Input data
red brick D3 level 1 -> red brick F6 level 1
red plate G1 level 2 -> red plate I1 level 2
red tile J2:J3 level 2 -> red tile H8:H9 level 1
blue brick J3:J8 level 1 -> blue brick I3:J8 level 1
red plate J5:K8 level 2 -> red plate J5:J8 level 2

==

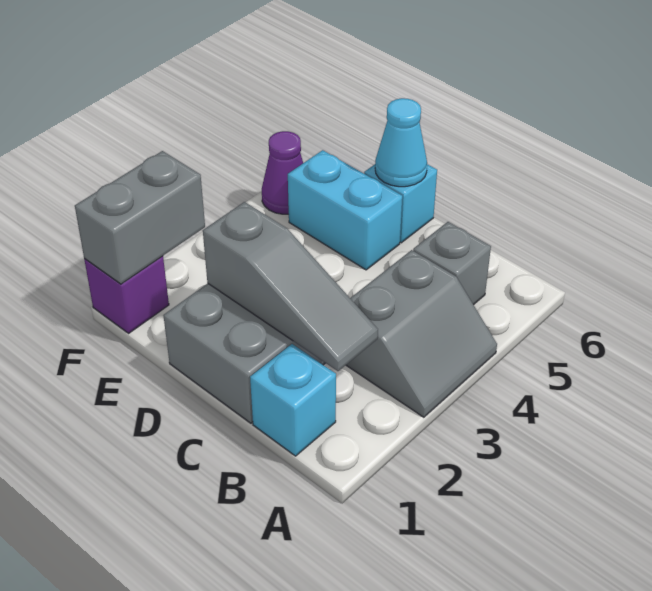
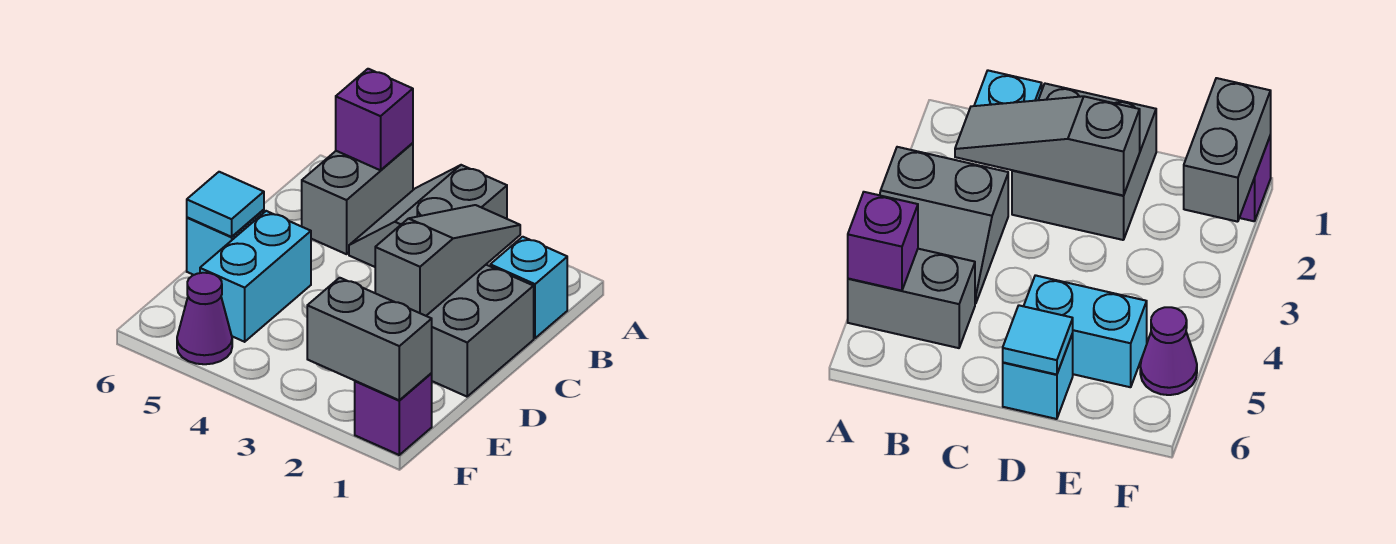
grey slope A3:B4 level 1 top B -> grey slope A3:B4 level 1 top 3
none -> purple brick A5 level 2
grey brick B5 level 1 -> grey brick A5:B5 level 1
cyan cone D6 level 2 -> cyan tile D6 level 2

--

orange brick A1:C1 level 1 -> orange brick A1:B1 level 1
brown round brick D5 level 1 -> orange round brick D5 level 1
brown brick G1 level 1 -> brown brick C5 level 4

Task instructions
Take the line above containing "red brick D3 level 1 -> red brick F6 level 1", the line containing "red plate J5:K8", and all lines in between, and copy them exactly without anything else.

Response for this exercise
red brick D3 level 1 -> red brick F6 level 1
red plate G1 level 2 -> red plate I1 level 2
red tile J2:J3 level 2 -> red tile H8:H9 level 1
blue brick J3:J8 level 1 -> blue brick I3:J8 level 1
red plate J5:K8 level 2 -> red plate J5:J8 level 2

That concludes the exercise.